For the listing below, print exactly the lines from the line with "green star: (838, 910)" to the line with "black cross: (102, 25) -> (69, 42), moved", both included, and nothing beyond them.

Data excerpts:
+---+
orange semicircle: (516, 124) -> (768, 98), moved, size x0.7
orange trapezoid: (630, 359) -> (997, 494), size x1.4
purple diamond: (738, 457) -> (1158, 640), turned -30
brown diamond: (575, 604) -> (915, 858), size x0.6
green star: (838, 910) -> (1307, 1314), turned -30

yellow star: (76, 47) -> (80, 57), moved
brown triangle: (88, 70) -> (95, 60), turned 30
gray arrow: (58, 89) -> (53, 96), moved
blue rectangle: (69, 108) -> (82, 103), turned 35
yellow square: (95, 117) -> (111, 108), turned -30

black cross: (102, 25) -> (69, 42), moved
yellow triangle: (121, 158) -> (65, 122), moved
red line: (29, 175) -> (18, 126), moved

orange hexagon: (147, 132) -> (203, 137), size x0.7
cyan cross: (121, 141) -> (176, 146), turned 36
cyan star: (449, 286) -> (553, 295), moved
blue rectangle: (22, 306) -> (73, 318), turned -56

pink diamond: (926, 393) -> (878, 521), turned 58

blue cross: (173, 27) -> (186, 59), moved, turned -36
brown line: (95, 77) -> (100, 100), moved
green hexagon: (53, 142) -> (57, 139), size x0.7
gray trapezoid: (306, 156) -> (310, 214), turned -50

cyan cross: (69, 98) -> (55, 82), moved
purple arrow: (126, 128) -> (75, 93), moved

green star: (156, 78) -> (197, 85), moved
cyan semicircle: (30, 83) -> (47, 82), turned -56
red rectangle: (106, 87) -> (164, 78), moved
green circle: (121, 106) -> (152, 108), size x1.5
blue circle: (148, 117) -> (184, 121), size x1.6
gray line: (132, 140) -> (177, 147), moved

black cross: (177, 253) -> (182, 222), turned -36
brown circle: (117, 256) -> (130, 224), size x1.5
+---+
Completed exercise:
green star: (838, 910) -> (1307, 1314), turned -30

yellow star: (76, 47) -> (80, 57), moved
brown triangle: (88, 70) -> (95, 60), turned 30
gray arrow: (58, 89) -> (53, 96), moved
blue rectangle: (69, 108) -> (82, 103), turned 35
yellow square: (95, 117) -> (111, 108), turned -30

black cross: (102, 25) -> (69, 42), moved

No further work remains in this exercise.